Task description:
Would you please output the lines of the data below from the one containing "The school bell" to the end, exactly and with nothing added?

Exercise data:
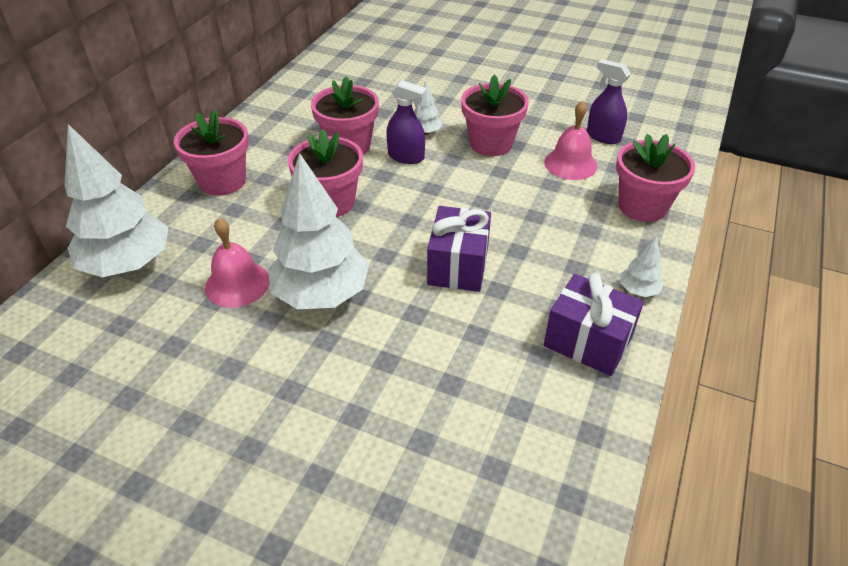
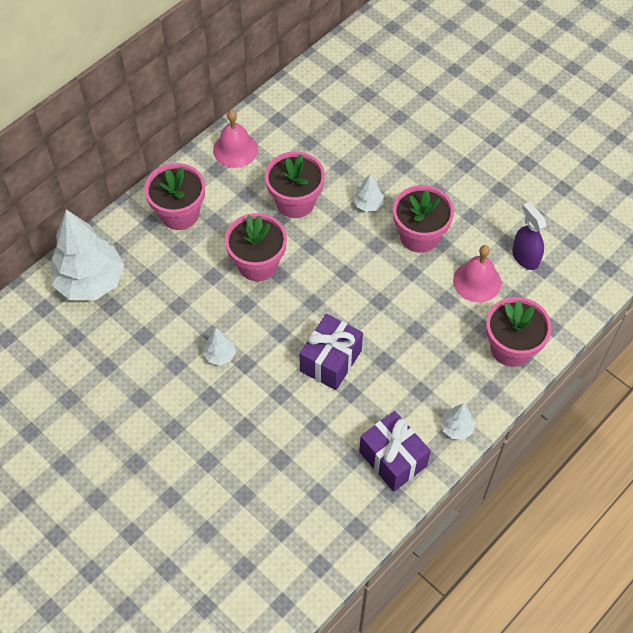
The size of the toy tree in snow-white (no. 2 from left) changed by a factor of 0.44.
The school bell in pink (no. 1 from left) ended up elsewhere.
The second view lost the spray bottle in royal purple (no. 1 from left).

Expected output:
The school bell in pink (no. 1 from left) ended up elsewhere.
The second view lost the spray bottle in royal purple (no. 1 from left).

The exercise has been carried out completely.